▸ Data:

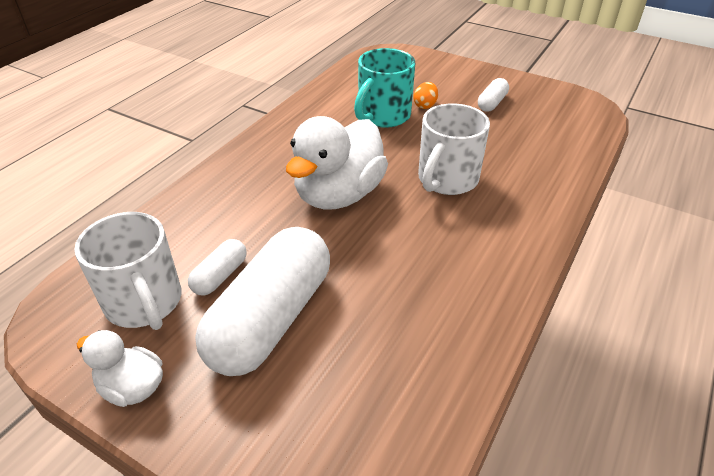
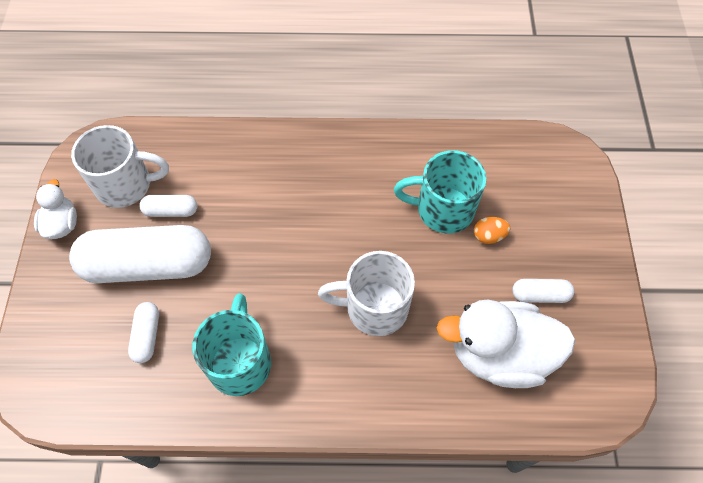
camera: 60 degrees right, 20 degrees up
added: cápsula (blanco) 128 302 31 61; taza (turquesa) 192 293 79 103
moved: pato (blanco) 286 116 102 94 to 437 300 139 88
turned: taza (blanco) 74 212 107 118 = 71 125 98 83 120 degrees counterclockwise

▸ What to do: Note each line of the material holding "taza" and copy it out.

▸ Solution to this exercise:
added: cápsula (blanco) 128 302 31 61; taza (turquesa) 192 293 79 103
turned: taza (blanco) 74 212 107 118 = 71 125 98 83 120 degrees counterclockwise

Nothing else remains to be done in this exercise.